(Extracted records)
>>>>

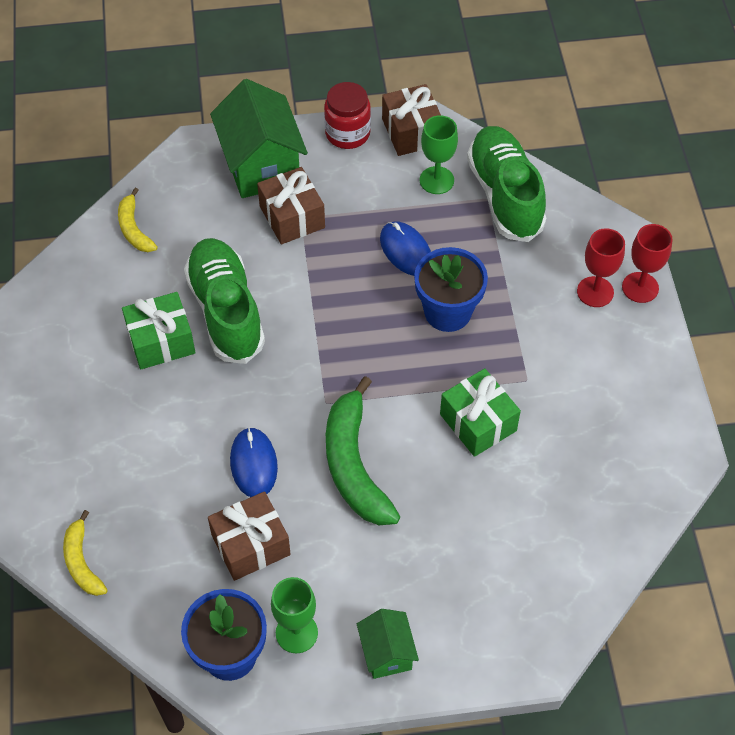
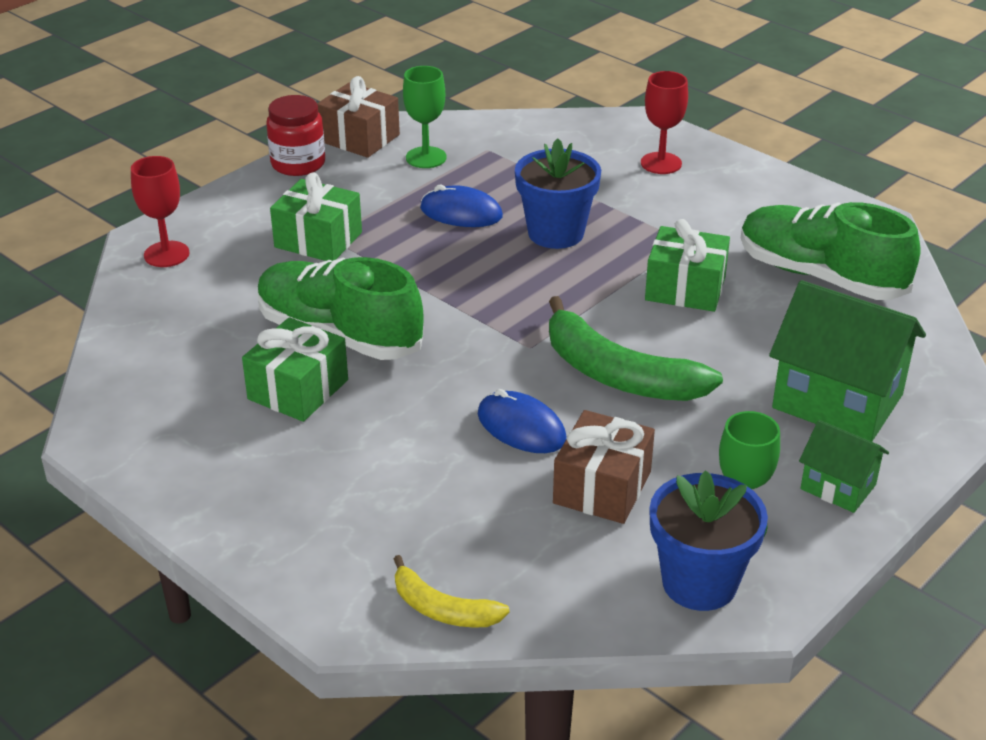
camera: 40 degrees left, 20 degrees down
yellow banana [118,188,158,252] -> none
green house [210,79,308,198] -> green house moved to [769,280,926,442]
brown gift [257,167,325,244] -> green gift [270,172,362,261]
green shoe [467,126,546,242] -> green shoe moved to [741,202,920,300]
red goblet [622,224,672,303] -> red goblet moved to [131,156,189,267]

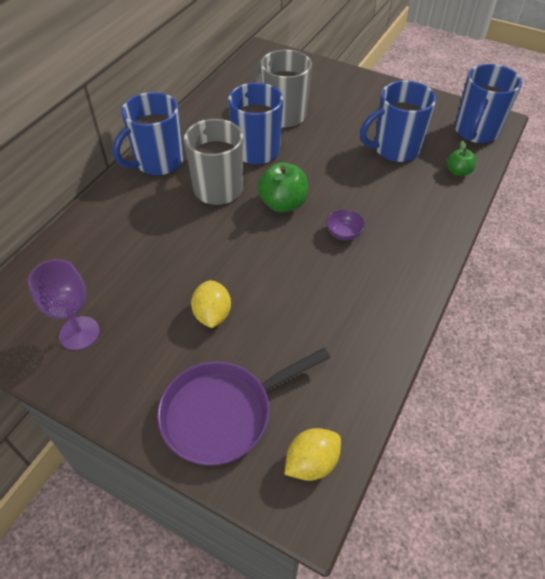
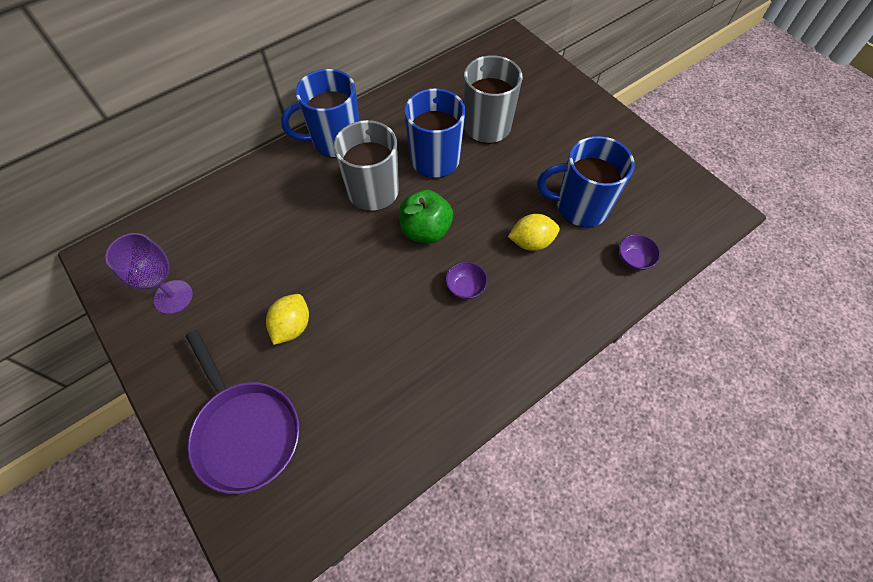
camera: 25 degrees right, 10 degrees up
purple pan [157,348,330,466] -> purple pan turned 120 degrees counterclockwise [186,330,299,494]
yellow lemon [284,428,341,481] -> yellow lemon moved to [508,214,560,251]
green apple [447,140,476,176] -> purple bowl [619,234,660,270]
blue mug [455,64,522,144] -> none

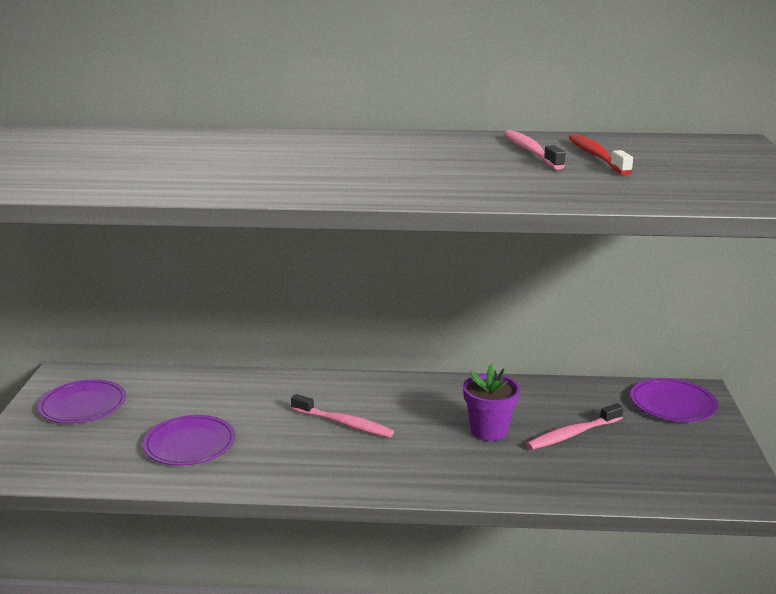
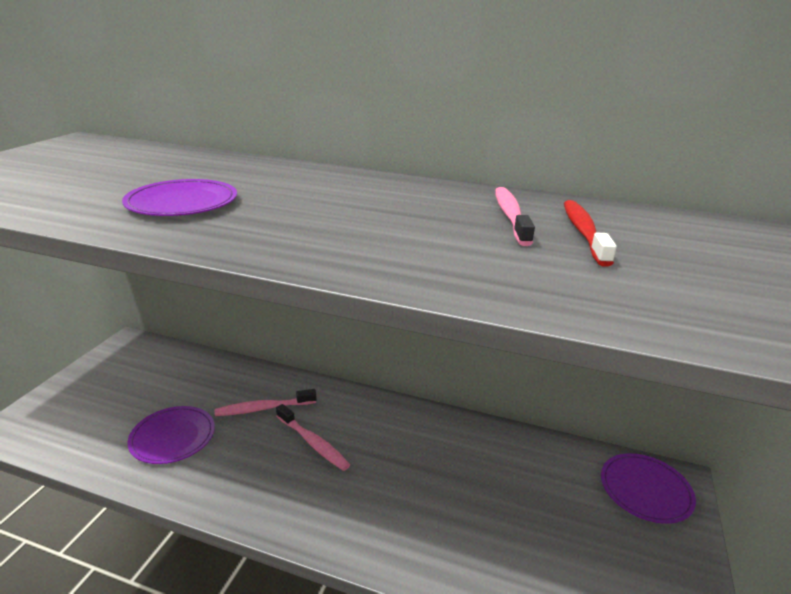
camera: 15 degrees right, 5 degrees up
purple plate [38,379,126,424] -> purple plate moved to [122,179,237,216]
purple flower pot [463,364,520,441] -> none
pink toothbrush [526,403,623,450] -> pink toothbrush moved to [215,389,317,416]

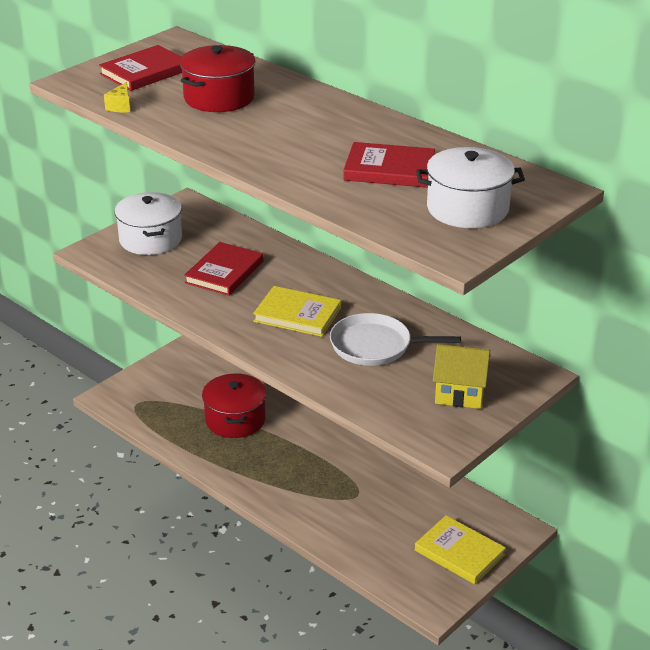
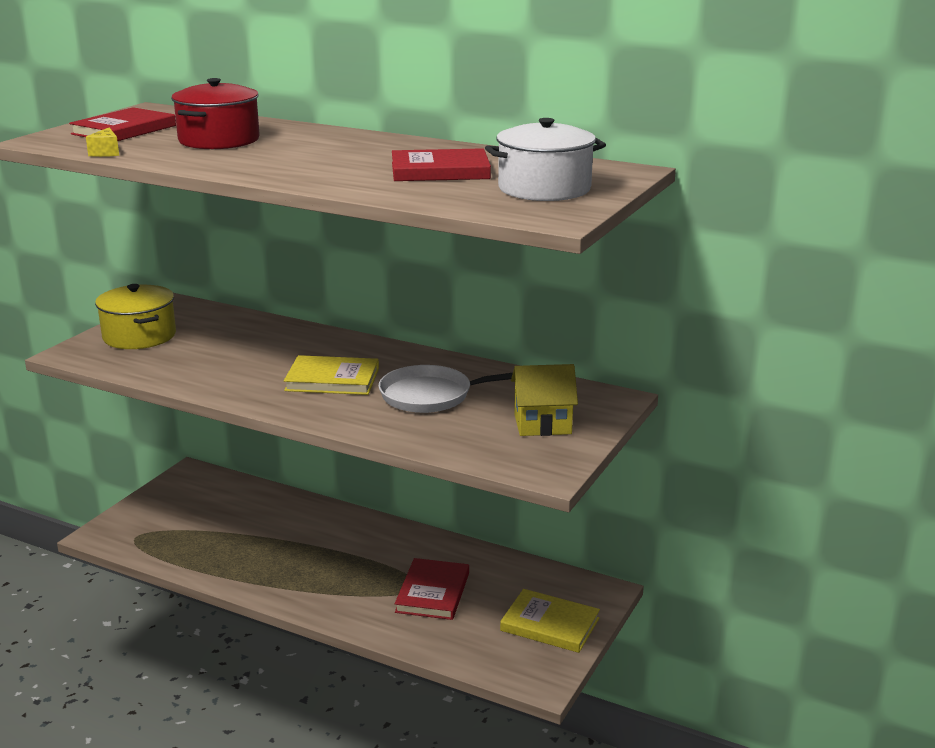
camera: 15 degrees left, 10 degrees down
white pot [114,192,182,255] -> yellow pot [95,284,176,349]
red book [184,242,263,296] -> red book moved to [395,558,469,620]
red pot [202,374,266,438] -> none

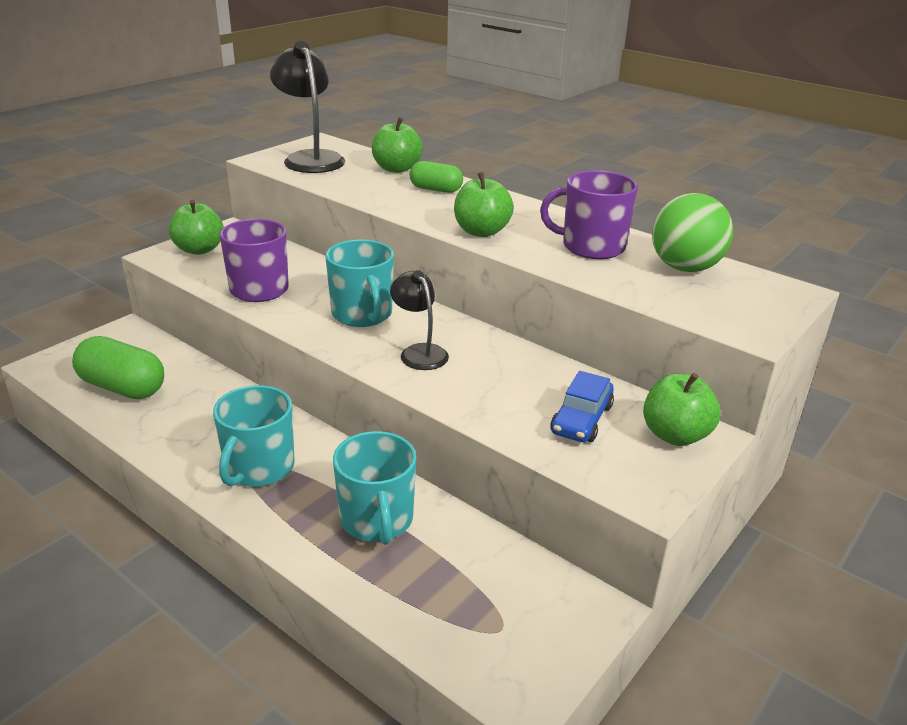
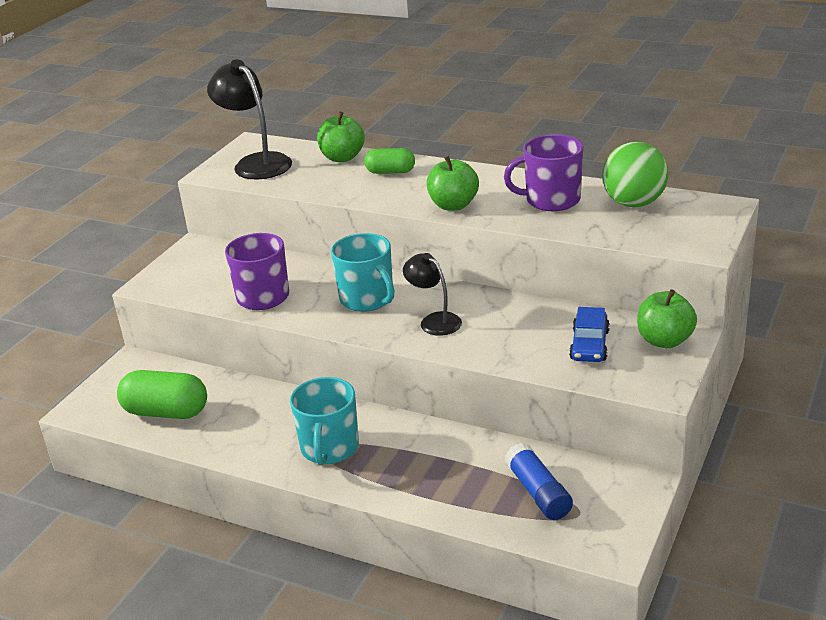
camera: 10 degrees left, 0 degrees up
green apple [169,200,224,255] -> none
turquoise mug [333,431,416,545] -> none
none -> blue glue stick [505,443,573,520]

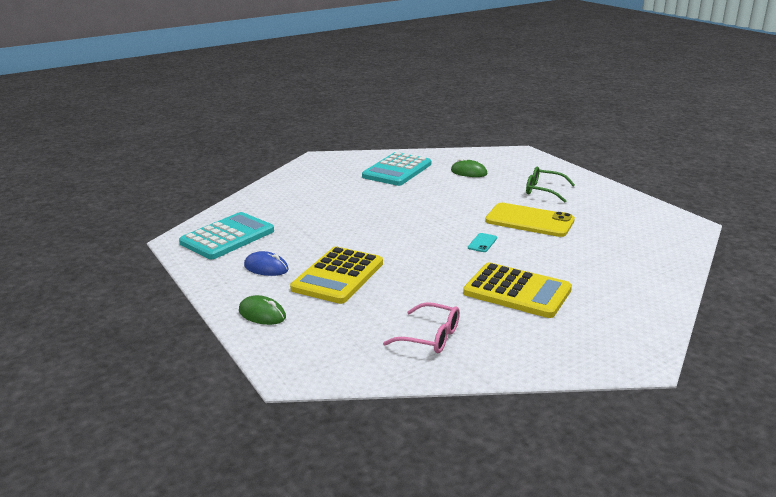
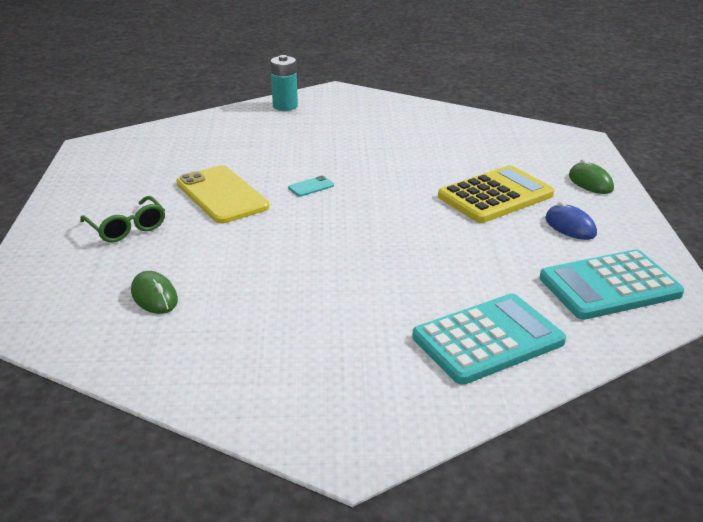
camera: 150 degrees left, 5 degrees up
turquoise calculator [362,152,431,186] -> turquoise calculator moved to [412,293,566,385]
pink glasses [383,302,460,353] -> none
yellow calculator [463,262,572,318] -> none
none -> turquoise battery [270,55,298,111]

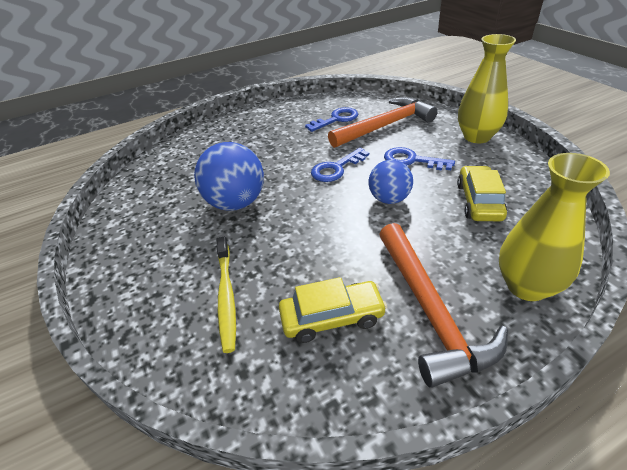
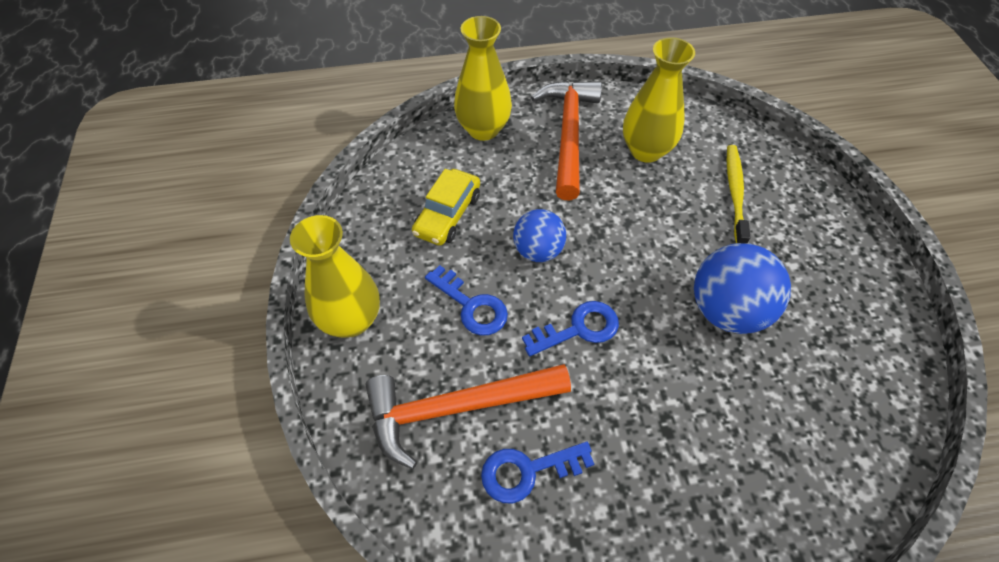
camera: 165 degrees left, 15 degrees up
yellow car [279,277,387,343] -> yellow vase [623,37,695,163]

<<<<

Requirement:
The lines above from the line with "green apple [447,140,476,176]" through the line with "pink toothbrush [526,403,623,450]" are to be given again word for word, with no pictures among them.

Exercise solution:
green apple [447,140,476,176] -> purple bowl [619,234,660,270]
blue mug [455,64,522,144] -> none

camera: 15 degrees right, 5 degrees up
purple plate [38,379,126,424] -> purple plate moved to [122,179,237,216]
purple flower pot [463,364,520,441] -> none
pink toothbrush [526,403,623,450] -> pink toothbrush moved to [215,389,317,416]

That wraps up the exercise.